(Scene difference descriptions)
◇ ◇ ◇ ◇ ◇

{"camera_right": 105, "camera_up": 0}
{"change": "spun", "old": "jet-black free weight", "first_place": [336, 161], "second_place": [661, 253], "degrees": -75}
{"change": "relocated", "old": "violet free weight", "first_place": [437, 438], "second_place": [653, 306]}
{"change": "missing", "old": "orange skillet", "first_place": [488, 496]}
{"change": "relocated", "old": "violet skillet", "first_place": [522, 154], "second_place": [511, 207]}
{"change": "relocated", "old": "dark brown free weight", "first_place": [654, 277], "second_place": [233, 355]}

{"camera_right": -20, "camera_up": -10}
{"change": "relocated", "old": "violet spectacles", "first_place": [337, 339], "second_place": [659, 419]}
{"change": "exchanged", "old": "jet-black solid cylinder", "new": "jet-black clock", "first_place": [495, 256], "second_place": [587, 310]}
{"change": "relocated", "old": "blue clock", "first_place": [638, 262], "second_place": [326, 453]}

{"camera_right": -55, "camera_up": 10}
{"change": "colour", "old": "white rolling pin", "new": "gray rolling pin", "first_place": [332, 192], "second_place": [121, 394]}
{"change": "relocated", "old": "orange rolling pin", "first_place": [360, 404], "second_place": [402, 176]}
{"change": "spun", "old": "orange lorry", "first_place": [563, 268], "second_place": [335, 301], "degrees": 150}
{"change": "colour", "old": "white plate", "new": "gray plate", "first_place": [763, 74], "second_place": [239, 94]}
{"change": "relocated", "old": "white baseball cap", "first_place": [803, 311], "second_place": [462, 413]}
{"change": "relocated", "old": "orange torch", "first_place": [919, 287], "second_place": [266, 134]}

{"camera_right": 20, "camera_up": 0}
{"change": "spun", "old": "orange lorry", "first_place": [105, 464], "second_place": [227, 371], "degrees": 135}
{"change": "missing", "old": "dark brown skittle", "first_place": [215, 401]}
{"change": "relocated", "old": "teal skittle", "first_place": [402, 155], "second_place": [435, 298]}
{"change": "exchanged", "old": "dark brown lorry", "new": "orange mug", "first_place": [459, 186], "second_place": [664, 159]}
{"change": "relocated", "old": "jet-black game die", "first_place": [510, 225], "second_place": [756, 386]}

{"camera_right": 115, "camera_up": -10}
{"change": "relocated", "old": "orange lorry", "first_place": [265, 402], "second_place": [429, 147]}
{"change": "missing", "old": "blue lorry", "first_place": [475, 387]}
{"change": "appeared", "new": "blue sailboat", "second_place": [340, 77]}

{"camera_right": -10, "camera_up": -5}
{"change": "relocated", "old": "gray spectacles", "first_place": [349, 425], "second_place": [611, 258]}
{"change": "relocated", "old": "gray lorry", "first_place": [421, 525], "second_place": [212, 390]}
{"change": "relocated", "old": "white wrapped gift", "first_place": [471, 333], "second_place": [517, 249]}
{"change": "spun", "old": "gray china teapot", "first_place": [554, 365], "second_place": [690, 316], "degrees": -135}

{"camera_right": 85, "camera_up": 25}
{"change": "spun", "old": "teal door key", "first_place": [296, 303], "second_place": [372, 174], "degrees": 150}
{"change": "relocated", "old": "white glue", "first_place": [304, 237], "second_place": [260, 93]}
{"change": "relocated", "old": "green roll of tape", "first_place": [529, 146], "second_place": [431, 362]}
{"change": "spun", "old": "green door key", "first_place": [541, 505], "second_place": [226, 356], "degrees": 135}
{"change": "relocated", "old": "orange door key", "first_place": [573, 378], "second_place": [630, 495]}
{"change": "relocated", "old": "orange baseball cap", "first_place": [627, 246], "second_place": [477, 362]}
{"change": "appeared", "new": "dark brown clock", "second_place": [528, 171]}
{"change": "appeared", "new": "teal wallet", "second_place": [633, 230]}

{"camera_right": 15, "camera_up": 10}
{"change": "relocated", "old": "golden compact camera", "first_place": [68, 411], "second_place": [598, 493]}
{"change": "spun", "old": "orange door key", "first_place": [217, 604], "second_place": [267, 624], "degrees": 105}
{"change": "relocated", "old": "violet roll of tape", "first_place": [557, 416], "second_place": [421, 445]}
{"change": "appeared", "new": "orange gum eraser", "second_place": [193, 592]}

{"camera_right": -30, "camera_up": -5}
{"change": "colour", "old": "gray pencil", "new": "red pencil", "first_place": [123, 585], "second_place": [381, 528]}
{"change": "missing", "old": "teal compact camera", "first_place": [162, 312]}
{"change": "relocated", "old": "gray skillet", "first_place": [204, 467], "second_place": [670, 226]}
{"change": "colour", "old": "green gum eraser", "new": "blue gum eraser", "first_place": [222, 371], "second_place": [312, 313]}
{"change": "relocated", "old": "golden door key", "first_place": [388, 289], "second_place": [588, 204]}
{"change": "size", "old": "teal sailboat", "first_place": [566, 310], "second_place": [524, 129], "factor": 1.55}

◇ ◇ ◇ ◇ ◇

→ WORK TO BE COMPLETED: Please output the records shown above, with every character intact.

→ TASK ANSWER:
{"camera_right": 105, "camera_up": 0}
{"change": "spun", "old": "jet-black free weight", "first_place": [336, 161], "second_place": [661, 253], "degrees": -75}
{"change": "relocated", "old": "violet free weight", "first_place": [437, 438], "second_place": [653, 306]}
{"change": "missing", "old": "orange skillet", "first_place": [488, 496]}
{"change": "relocated", "old": "violet skillet", "first_place": [522, 154], "second_place": [511, 207]}
{"change": "relocated", "old": "dark brown free weight", "first_place": [654, 277], "second_place": [233, 355]}

{"camera_right": -20, "camera_up": -10}
{"change": "relocated", "old": "violet spectacles", "first_place": [337, 339], "second_place": [659, 419]}
{"change": "exchanged", "old": "jet-black solid cylinder", "new": "jet-black clock", "first_place": [495, 256], "second_place": [587, 310]}
{"change": "relocated", "old": "blue clock", "first_place": [638, 262], "second_place": [326, 453]}

{"camera_right": -55, "camera_up": 10}
{"change": "colour", "old": "white rolling pin", "new": "gray rolling pin", "first_place": [332, 192], "second_place": [121, 394]}
{"change": "relocated", "old": "orange rolling pin", "first_place": [360, 404], "second_place": [402, 176]}
{"change": "spun", "old": "orange lorry", "first_place": [563, 268], "second_place": [335, 301], "degrees": 150}
{"change": "colour", "old": "white plate", "new": "gray plate", "first_place": [763, 74], "second_place": [239, 94]}
{"change": "relocated", "old": "white baseball cap", "first_place": [803, 311], "second_place": [462, 413]}
{"change": "relocated", "old": "orange torch", "first_place": [919, 287], "second_place": [266, 134]}

{"camera_right": 20, "camera_up": 0}
{"change": "spun", "old": "orange lorry", "first_place": [105, 464], "second_place": [227, 371], "degrees": 135}
{"change": "missing", "old": "dark brown skittle", "first_place": [215, 401]}
{"change": "relocated", "old": "teal skittle", "first_place": [402, 155], "second_place": [435, 298]}
{"change": "exchanged", "old": "dark brown lorry", "new": "orange mug", "first_place": [459, 186], "second_place": [664, 159]}
{"change": "relocated", "old": "jet-black game die", "first_place": [510, 225], "second_place": [756, 386]}

{"camera_right": 115, "camera_up": -10}
{"change": "relocated", "old": "orange lorry", "first_place": [265, 402], "second_place": [429, 147]}
{"change": "missing", "old": "blue lorry", "first_place": [475, 387]}
{"change": "appeared", "new": "blue sailboat", "second_place": [340, 77]}

{"camera_right": -10, "camera_up": -5}
{"change": "relocated", "old": "gray spectacles", "first_place": [349, 425], "second_place": [611, 258]}
{"change": "relocated", "old": "gray lorry", "first_place": [421, 525], "second_place": [212, 390]}
{"change": "relocated", "old": "white wrapped gift", "first_place": [471, 333], "second_place": [517, 249]}
{"change": "spun", "old": "gray china teapot", "first_place": [554, 365], "second_place": [690, 316], "degrees": -135}

{"camera_right": 85, "camera_up": 25}
{"change": "spun", "old": "teal door key", "first_place": [296, 303], "second_place": [372, 174], "degrees": 150}
{"change": "relocated", "old": "white glue", "first_place": [304, 237], "second_place": [260, 93]}
{"change": "relocated", "old": "green roll of tape", "first_place": [529, 146], "second_place": [431, 362]}
{"change": "spun", "old": "green door key", "first_place": [541, 505], "second_place": [226, 356], "degrees": 135}
{"change": "relocated", "old": "orange door key", "first_place": [573, 378], "second_place": [630, 495]}
{"change": "relocated", "old": "orange baseball cap", "first_place": [627, 246], "second_place": [477, 362]}
{"change": "appeared", "new": "dark brown clock", "second_place": [528, 171]}
{"change": "appeared", "new": "teal wallet", "second_place": [633, 230]}

{"camera_right": 15, "camera_up": 10}
{"change": "relocated", "old": "golden compact camera", "first_place": [68, 411], "second_place": [598, 493]}
{"change": "spun", "old": "orange door key", "first_place": [217, 604], "second_place": [267, 624], "degrees": 105}
{"change": "relocated", "old": "violet roll of tape", "first_place": [557, 416], "second_place": [421, 445]}
{"change": "appeared", "new": "orange gum eraser", "second_place": [193, 592]}

{"camera_right": -30, "camera_up": -5}
{"change": "colour", "old": "gray pencil", "new": "red pencil", "first_place": [123, 585], "second_place": [381, 528]}
{"change": "missing", "old": "teal compact camera", "first_place": [162, 312]}
{"change": "relocated", "old": "gray skillet", "first_place": [204, 467], "second_place": [670, 226]}
{"change": "colour", "old": "green gum eraser", "new": "blue gum eraser", "first_place": [222, 371], "second_place": [312, 313]}
{"change": "relocated", "old": "golden door key", "first_place": [388, 289], "second_place": [588, 204]}
{"change": "size", "old": "teal sailboat", "first_place": [566, 310], "second_place": [524, 129], "factor": 1.55}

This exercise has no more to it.